For the entries below, print exactly the lines between the line holding "(345, 152) = (610, 218): black" and the line holding "(128, 470) = (188, 612): none -> grey capsule", inclusive, and nothing else.

**Dataset entries:**
= Beginning of Section =

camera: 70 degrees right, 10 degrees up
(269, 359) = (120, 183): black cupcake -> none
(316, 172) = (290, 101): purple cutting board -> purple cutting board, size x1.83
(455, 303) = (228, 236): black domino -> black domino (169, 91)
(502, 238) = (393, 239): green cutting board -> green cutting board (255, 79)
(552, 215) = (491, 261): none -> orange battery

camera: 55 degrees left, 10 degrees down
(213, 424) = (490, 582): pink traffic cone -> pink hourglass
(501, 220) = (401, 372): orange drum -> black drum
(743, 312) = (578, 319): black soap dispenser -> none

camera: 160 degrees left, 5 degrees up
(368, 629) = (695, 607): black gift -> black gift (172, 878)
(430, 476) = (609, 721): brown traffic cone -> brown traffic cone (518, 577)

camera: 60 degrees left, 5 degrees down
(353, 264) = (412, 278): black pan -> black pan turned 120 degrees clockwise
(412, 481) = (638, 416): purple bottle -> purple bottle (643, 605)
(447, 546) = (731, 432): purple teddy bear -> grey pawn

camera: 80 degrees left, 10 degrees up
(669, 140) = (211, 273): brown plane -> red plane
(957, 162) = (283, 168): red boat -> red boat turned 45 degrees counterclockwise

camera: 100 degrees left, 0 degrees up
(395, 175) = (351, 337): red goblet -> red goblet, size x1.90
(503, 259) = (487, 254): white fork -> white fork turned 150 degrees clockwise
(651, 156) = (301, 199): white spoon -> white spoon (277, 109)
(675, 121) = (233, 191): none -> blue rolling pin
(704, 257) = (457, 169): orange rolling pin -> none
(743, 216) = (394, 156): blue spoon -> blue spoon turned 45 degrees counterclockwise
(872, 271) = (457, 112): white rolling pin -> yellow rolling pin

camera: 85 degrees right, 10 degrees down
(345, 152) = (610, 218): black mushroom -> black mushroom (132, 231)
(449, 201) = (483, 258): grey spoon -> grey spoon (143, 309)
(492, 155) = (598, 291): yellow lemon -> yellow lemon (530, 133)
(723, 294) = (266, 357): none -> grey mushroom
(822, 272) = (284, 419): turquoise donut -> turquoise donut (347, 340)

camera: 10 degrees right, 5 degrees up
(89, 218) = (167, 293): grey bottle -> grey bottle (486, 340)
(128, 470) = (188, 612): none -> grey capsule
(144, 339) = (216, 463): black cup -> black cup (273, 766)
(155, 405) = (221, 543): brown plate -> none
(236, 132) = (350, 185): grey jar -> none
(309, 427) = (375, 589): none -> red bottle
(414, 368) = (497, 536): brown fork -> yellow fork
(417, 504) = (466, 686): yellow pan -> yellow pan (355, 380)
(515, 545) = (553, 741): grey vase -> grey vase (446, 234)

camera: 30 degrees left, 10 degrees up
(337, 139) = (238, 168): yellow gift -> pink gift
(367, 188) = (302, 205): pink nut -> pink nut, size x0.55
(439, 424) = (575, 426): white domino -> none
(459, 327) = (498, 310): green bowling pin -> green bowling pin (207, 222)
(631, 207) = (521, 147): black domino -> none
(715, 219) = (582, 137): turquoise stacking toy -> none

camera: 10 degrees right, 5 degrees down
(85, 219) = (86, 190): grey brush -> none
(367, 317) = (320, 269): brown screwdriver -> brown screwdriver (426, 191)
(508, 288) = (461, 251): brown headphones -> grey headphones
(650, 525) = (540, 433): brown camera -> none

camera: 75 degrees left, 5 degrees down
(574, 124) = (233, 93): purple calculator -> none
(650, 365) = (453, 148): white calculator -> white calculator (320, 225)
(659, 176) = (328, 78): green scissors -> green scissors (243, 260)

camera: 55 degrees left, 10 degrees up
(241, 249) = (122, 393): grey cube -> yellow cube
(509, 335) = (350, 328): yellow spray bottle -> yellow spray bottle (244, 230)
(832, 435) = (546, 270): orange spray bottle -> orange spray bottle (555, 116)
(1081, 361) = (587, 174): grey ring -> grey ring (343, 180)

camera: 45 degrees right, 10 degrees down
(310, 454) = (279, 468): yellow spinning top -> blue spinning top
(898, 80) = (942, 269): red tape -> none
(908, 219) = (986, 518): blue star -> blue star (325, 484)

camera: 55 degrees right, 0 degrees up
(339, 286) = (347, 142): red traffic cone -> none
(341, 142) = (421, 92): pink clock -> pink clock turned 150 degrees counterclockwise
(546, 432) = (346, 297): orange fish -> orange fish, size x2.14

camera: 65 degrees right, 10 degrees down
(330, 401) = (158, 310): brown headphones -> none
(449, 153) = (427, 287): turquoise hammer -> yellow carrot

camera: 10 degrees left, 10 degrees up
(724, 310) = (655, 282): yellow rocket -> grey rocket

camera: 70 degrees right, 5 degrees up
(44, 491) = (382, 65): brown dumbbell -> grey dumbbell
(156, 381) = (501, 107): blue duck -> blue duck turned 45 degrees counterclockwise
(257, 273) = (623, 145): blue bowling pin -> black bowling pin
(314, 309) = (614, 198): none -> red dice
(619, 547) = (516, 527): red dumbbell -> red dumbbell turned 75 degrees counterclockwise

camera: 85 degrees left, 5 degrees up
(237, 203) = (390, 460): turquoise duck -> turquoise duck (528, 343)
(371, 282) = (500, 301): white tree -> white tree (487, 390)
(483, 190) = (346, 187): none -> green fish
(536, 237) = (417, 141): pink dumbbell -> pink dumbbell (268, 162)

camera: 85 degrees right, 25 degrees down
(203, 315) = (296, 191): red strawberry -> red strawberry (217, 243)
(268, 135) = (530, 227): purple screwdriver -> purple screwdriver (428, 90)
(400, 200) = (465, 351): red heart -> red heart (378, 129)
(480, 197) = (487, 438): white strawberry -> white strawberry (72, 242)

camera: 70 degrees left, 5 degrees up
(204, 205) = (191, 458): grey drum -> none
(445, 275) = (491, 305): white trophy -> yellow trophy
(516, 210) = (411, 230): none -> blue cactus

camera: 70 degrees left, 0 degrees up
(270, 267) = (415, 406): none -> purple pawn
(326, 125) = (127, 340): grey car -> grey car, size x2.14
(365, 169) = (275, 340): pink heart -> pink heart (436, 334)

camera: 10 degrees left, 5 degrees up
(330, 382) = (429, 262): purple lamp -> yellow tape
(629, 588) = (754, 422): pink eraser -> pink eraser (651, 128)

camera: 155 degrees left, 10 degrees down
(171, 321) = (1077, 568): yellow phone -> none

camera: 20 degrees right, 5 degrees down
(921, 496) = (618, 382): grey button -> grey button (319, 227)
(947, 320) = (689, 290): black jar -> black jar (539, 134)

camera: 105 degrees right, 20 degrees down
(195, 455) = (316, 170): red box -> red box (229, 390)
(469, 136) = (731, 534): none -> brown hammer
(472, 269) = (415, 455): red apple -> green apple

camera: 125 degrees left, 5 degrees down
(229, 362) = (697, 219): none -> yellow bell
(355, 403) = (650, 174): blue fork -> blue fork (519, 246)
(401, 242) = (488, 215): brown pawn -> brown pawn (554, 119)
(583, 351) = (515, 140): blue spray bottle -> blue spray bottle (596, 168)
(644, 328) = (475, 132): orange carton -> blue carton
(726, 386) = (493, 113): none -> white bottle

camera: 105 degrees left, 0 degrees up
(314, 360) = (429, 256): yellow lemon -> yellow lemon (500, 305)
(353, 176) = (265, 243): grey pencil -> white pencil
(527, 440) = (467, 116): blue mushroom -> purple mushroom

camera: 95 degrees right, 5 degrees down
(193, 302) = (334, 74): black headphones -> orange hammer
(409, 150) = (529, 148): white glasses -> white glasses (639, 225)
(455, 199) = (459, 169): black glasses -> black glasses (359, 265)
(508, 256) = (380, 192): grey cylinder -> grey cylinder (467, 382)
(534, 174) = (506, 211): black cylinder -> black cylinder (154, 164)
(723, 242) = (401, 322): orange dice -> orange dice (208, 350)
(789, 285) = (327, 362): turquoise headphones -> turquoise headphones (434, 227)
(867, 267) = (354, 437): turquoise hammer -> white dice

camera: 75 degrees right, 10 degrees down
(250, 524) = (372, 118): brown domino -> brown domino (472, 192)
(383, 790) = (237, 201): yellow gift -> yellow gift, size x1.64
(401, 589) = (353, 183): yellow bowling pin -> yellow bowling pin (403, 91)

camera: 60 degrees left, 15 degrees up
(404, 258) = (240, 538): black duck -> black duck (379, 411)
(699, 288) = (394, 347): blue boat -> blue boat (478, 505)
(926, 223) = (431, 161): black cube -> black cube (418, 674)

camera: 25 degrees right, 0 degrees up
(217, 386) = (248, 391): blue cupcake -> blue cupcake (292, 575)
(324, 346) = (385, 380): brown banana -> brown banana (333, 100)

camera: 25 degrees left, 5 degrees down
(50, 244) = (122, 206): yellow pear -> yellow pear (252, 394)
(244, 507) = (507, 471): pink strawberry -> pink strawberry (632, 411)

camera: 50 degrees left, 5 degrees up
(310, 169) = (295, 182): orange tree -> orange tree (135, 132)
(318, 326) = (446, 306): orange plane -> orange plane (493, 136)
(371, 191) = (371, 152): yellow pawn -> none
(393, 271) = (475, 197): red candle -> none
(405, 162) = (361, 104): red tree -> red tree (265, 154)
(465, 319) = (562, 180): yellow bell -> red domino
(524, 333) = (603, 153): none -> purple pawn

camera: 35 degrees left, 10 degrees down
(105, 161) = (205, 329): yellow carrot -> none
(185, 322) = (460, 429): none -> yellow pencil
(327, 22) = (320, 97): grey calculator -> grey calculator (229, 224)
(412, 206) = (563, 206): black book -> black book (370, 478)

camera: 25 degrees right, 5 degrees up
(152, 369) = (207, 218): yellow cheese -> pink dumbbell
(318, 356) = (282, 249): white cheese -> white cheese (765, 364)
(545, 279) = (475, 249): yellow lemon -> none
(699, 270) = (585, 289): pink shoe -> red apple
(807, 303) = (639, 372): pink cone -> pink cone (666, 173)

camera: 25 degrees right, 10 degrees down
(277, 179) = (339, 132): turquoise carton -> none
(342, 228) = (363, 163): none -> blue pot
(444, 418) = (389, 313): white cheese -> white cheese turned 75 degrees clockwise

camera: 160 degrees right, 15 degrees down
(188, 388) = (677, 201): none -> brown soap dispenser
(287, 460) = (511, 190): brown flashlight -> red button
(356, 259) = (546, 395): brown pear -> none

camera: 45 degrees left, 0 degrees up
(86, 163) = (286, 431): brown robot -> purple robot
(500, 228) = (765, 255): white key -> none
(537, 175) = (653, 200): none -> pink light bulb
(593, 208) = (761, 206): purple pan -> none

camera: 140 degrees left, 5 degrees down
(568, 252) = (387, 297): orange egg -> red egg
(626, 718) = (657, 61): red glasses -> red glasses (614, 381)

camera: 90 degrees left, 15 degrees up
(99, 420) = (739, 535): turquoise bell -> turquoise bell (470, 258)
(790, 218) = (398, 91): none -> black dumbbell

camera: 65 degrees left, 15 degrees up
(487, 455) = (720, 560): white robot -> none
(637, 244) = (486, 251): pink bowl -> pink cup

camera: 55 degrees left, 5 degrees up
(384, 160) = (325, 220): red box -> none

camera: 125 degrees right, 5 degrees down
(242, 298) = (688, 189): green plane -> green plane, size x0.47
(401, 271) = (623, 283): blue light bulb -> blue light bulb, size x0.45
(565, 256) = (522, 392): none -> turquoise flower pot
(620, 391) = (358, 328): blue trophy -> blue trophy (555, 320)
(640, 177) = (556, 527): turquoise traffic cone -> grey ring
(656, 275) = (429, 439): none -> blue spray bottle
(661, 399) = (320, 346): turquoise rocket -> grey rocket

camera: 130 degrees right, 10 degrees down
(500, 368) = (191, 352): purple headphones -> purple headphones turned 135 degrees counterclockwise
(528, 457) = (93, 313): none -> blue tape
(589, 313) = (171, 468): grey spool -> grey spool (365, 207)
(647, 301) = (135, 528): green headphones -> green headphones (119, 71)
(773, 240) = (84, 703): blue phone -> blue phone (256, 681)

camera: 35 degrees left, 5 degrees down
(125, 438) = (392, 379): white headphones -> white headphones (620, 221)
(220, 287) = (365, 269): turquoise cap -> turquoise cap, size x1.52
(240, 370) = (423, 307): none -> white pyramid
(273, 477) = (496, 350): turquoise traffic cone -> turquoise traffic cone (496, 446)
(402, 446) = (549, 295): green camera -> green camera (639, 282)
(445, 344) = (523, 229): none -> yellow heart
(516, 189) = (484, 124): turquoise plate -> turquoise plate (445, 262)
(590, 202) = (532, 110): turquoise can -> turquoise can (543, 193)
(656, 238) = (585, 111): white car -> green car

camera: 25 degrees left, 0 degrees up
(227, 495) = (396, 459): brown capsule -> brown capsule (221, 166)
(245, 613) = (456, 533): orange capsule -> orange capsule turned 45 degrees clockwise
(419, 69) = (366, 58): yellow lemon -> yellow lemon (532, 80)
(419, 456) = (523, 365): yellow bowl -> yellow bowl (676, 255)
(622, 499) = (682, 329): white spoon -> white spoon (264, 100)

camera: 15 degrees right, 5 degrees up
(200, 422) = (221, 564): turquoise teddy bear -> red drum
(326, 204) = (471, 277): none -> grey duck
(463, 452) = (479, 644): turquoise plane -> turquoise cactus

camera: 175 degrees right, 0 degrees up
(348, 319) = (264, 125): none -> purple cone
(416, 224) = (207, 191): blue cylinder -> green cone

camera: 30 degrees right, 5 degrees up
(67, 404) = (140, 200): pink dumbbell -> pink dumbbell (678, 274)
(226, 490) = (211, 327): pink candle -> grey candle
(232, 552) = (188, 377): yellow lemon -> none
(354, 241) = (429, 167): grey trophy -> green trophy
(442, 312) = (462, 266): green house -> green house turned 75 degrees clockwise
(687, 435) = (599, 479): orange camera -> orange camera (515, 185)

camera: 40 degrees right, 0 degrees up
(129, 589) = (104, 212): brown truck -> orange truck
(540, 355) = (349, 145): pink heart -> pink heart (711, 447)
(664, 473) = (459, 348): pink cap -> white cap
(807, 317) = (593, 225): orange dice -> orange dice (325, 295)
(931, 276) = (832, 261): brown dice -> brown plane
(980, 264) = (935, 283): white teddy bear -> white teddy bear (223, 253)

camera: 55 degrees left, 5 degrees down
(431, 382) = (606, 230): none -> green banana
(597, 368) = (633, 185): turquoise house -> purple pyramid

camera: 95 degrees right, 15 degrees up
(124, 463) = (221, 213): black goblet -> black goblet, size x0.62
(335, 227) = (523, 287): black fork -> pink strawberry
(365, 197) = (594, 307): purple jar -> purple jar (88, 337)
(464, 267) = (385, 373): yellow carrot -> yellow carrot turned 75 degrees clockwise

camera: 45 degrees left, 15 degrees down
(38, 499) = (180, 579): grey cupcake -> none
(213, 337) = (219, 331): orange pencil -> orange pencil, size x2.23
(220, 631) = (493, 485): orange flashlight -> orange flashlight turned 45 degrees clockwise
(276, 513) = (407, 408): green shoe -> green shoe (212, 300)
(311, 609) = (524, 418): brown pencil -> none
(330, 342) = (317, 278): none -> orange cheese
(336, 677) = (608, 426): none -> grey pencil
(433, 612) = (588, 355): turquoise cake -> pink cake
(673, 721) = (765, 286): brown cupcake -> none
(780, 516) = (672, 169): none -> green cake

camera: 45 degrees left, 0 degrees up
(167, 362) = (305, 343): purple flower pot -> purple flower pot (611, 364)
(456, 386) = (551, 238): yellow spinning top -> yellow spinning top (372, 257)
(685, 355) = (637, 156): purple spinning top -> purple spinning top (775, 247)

= End of Section =

**REPLY:**
(345, 152) = (610, 218): black mushroom -> black mushroom (132, 231)
(449, 201) = (483, 258): grey spoon -> grey spoon (143, 309)
(492, 155) = (598, 291): yellow lemon -> yellow lemon (530, 133)
(723, 294) = (266, 357): none -> grey mushroom
(822, 272) = (284, 419): turquoise donut -> turquoise donut (347, 340)

camera: 10 degrees right, 5 degrees up
(89, 218) = (167, 293): grey bottle -> grey bottle (486, 340)
(128, 470) = (188, 612): none -> grey capsule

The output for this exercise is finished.